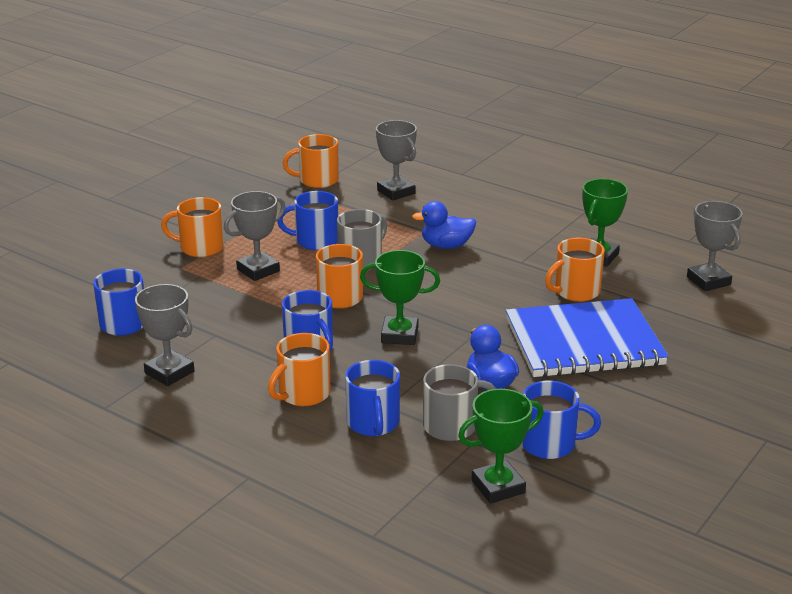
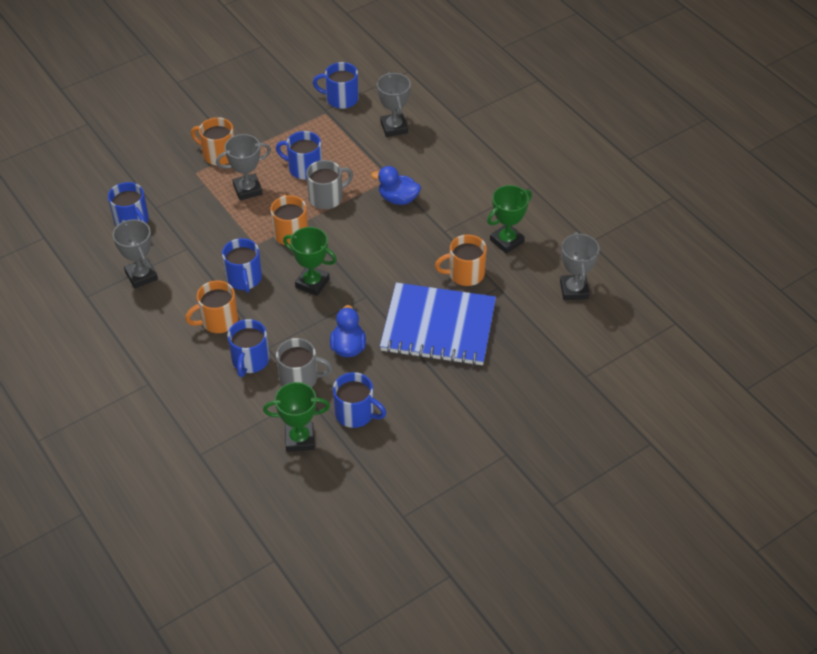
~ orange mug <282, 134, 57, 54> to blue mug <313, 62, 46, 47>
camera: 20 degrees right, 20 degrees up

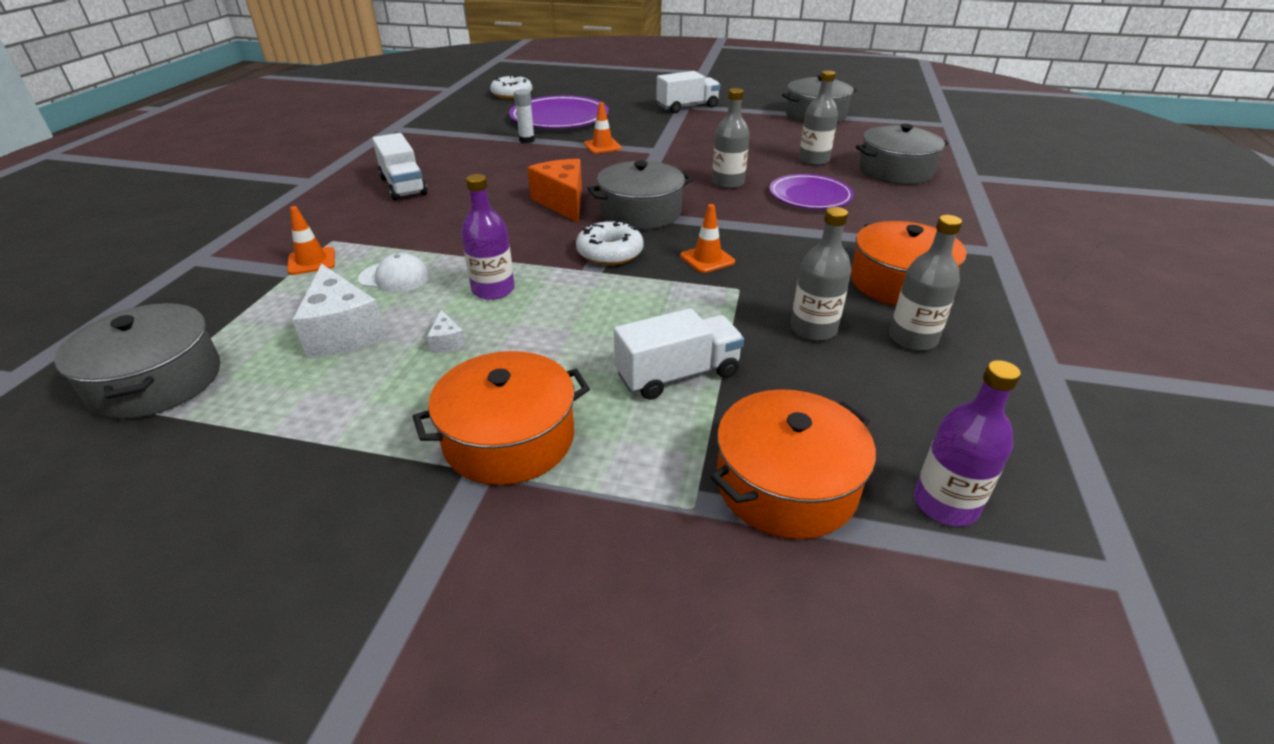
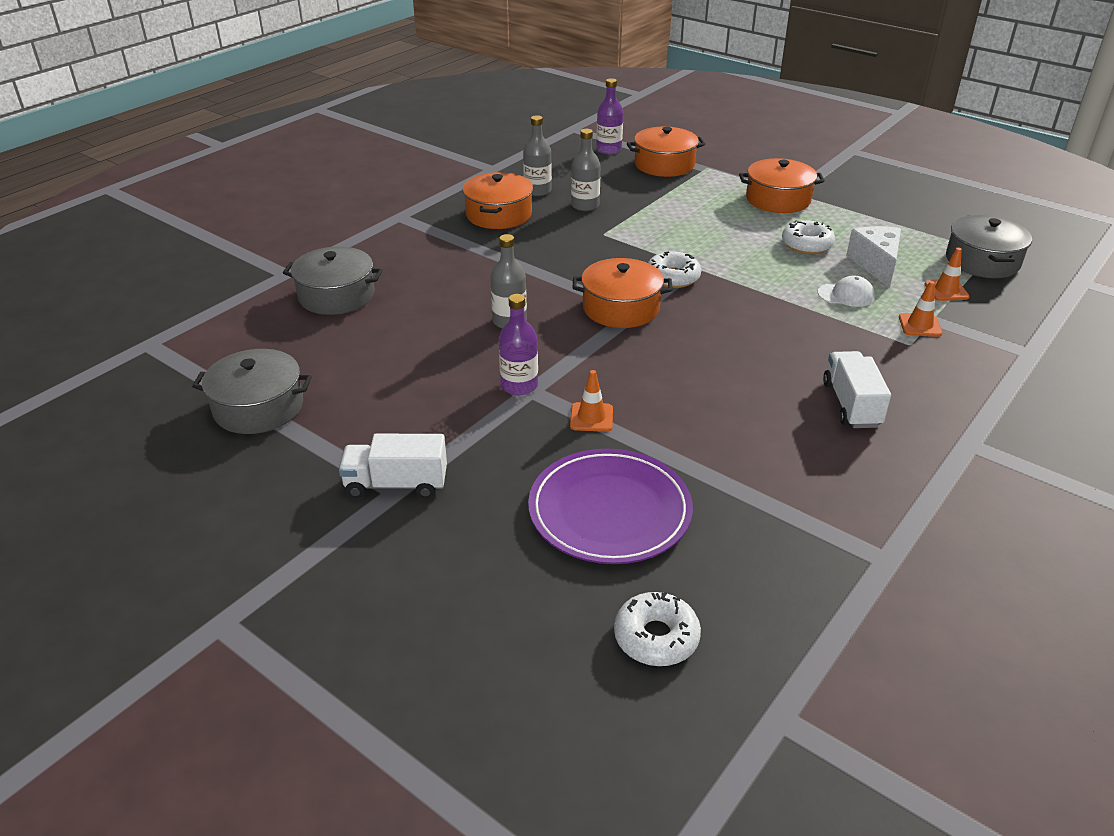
~ white cap <358, 253, 72, 40> = <818, 276, 57, 31> 150 degrees clockwise
~ white cheese <427, 310, 39, 43> to white donut <782, 220, 53, 34>
~ purple bottle <461, 174, 54, 126> to <499, 294, 39, 101>
- white glue stick <514, 89, 21, 54>
- orange cheese <527, 159, 55, 64>
~ grey pot <587, 161, 106, 69> to orange pot <572, 258, 101, 70>
- white truck <614, 308, 130, 92>
~ orange traffic cone <680, 204, 55, 69> to <925, 248, 45, 53>
- purple plate <769, 174, 85, 35>
- grey bottle <799, 70, 39, 96>
camera: 155 degrees left, 0 degrees up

_Your objective:_
Omit any images, then output the listing exactly.

_Answer space:_
~ orange mug <282, 134, 57, 54> to blue mug <313, 62, 46, 47>
camera: 20 degrees right, 20 degrees up

~ white cap <358, 253, 72, 40> = <818, 276, 57, 31> 150 degrees clockwise
~ white cheese <427, 310, 39, 43> to white donut <782, 220, 53, 34>
~ purple bottle <461, 174, 54, 126> to <499, 294, 39, 101>
- white glue stick <514, 89, 21, 54>
- orange cheese <527, 159, 55, 64>
~ grey pot <587, 161, 106, 69> to orange pot <572, 258, 101, 70>
- white truck <614, 308, 130, 92>
~ orange traffic cone <680, 204, 55, 69> to <925, 248, 45, 53>
- purple plate <769, 174, 85, 35>
- grey bottle <799, 70, 39, 96>
camera: 155 degrees left, 0 degrees up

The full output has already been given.